[Excerpts from a dataset]
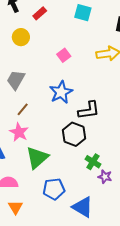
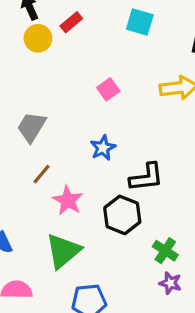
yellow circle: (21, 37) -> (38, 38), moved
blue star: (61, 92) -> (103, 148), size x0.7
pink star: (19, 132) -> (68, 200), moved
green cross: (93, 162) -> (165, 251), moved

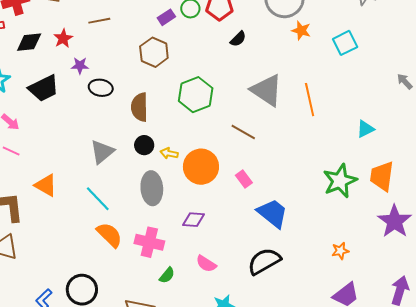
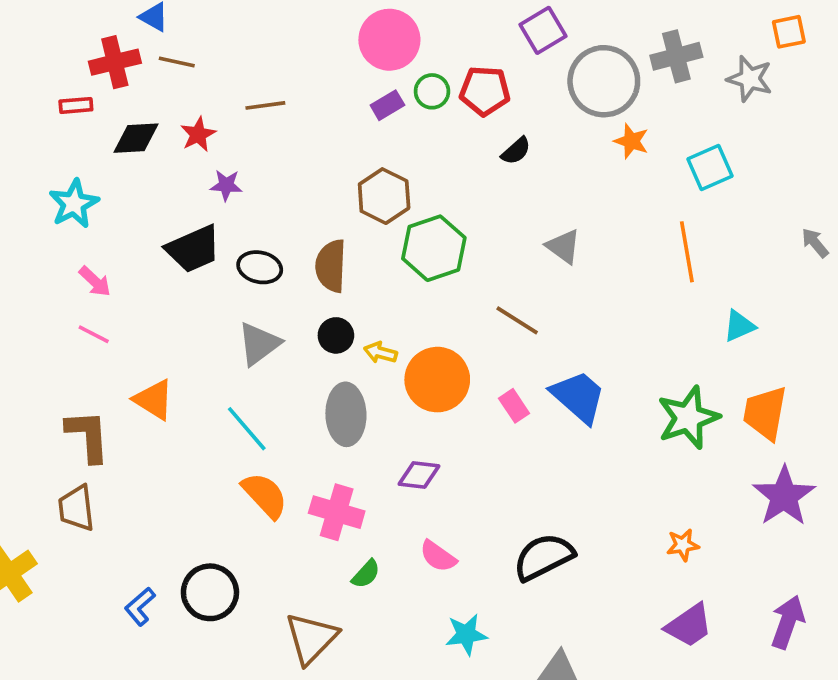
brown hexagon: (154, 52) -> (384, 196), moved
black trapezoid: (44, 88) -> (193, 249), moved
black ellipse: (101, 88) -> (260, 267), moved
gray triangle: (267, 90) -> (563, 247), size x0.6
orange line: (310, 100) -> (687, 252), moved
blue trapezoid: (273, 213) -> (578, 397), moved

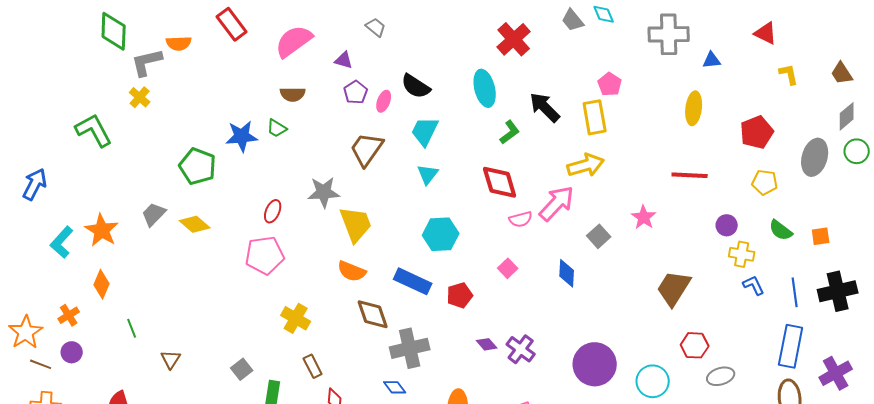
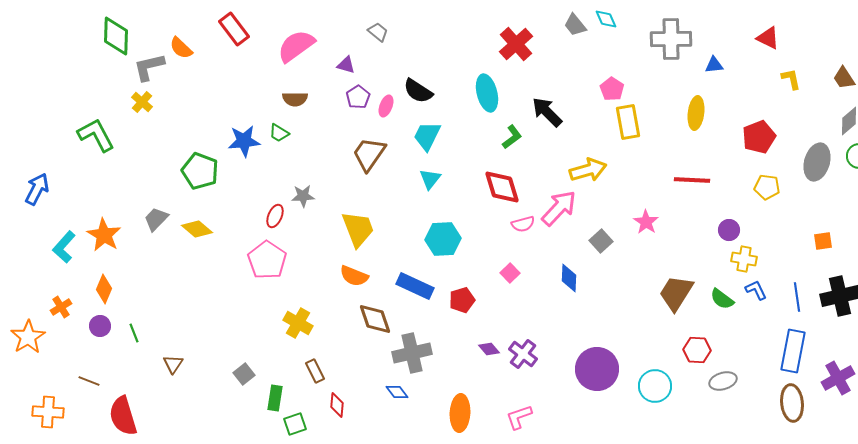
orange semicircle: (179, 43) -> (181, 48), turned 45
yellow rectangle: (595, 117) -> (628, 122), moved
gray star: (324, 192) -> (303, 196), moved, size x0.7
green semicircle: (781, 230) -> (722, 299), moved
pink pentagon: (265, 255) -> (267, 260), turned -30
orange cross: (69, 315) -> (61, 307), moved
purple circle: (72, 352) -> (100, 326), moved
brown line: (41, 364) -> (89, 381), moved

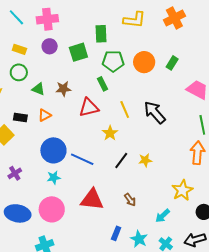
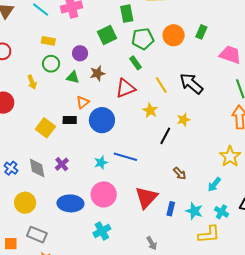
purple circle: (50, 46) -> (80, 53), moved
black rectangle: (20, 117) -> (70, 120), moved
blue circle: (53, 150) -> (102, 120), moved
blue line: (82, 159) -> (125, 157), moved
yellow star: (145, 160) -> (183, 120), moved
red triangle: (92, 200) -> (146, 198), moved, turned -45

**EXERCISE REQUIREMENTS:**
Scan the data, and report each line that uses the word "blue".

**ANSWER SPACE:**
blue star: (61, 92) -> (103, 148), size x0.7
blue trapezoid: (273, 213) -> (578, 397), moved
blue circle: (53, 150) -> (102, 120), moved
blue line: (82, 159) -> (125, 157), moved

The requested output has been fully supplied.